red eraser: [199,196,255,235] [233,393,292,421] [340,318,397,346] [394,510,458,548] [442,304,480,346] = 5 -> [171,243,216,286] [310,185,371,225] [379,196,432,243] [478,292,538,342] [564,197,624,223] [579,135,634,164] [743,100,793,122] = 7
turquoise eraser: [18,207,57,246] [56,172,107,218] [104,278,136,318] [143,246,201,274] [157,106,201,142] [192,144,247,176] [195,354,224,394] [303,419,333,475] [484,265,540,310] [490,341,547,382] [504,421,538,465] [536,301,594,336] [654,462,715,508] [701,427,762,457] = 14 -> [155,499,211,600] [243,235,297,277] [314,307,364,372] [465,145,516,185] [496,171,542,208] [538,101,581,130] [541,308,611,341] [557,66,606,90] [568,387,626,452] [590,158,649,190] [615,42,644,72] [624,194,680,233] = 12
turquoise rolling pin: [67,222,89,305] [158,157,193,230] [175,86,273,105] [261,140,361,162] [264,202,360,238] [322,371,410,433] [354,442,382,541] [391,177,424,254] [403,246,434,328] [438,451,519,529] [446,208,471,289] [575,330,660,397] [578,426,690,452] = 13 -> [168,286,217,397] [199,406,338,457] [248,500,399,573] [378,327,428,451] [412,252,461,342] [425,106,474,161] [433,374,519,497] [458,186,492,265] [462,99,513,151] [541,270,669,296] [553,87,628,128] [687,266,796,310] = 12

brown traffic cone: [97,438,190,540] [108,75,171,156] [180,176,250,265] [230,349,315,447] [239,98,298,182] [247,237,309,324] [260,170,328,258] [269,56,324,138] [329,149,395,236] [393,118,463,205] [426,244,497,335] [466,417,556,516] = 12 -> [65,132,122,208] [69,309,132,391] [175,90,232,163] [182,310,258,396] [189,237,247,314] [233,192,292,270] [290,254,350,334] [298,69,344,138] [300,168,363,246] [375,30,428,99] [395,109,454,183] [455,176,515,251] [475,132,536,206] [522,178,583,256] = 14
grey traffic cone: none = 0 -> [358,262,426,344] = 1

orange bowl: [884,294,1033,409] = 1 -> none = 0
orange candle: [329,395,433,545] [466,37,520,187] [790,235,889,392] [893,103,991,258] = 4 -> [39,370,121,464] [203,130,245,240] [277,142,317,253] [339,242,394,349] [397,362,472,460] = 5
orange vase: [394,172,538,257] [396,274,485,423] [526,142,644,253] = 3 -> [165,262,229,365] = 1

▸ **What is being asked**
What's needed is every line of the listing, transcribed word for word.

▸ **Answer section**
red eraser: [199,196,255,235] [233,393,292,421] [340,318,397,346] [394,510,458,548] [442,304,480,346] = 5 -> [171,243,216,286] [310,185,371,225] [379,196,432,243] [478,292,538,342] [564,197,624,223] [579,135,634,164] [743,100,793,122] = 7
turquoise eraser: [18,207,57,246] [56,172,107,218] [104,278,136,318] [143,246,201,274] [157,106,201,142] [192,144,247,176] [195,354,224,394] [303,419,333,475] [484,265,540,310] [490,341,547,382] [504,421,538,465] [536,301,594,336] [654,462,715,508] [701,427,762,457] = 14 -> [155,499,211,600] [243,235,297,277] [314,307,364,372] [465,145,516,185] [496,171,542,208] [538,101,581,130] [541,308,611,341] [557,66,606,90] [568,387,626,452] [590,158,649,190] [615,42,644,72] [624,194,680,233] = 12
turquoise rolling pin: [67,222,89,305] [158,157,193,230] [175,86,273,105] [261,140,361,162] [264,202,360,238] [322,371,410,433] [354,442,382,541] [391,177,424,254] [403,246,434,328] [438,451,519,529] [446,208,471,289] [575,330,660,397] [578,426,690,452] = 13 -> [168,286,217,397] [199,406,338,457] [248,500,399,573] [378,327,428,451] [412,252,461,342] [425,106,474,161] [433,374,519,497] [458,186,492,265] [462,99,513,151] [541,270,669,296] [553,87,628,128] [687,266,796,310] = 12

brown traffic cone: [97,438,190,540] [108,75,171,156] [180,176,250,265] [230,349,315,447] [239,98,298,182] [247,237,309,324] [260,170,328,258] [269,56,324,138] [329,149,395,236] [393,118,463,205] [426,244,497,335] [466,417,556,516] = 12 -> [65,132,122,208] [69,309,132,391] [175,90,232,163] [182,310,258,396] [189,237,247,314] [233,192,292,270] [290,254,350,334] [298,69,344,138] [300,168,363,246] [375,30,428,99] [395,109,454,183] [455,176,515,251] [475,132,536,206] [522,178,583,256] = 14
grey traffic cone: none = 0 -> [358,262,426,344] = 1

orange bowl: [884,294,1033,409] = 1 -> none = 0
orange candle: [329,395,433,545] [466,37,520,187] [790,235,889,392] [893,103,991,258] = 4 -> [39,370,121,464] [203,130,245,240] [277,142,317,253] [339,242,394,349] [397,362,472,460] = 5
orange vase: [394,172,538,257] [396,274,485,423] [526,142,644,253] = 3 -> [165,262,229,365] = 1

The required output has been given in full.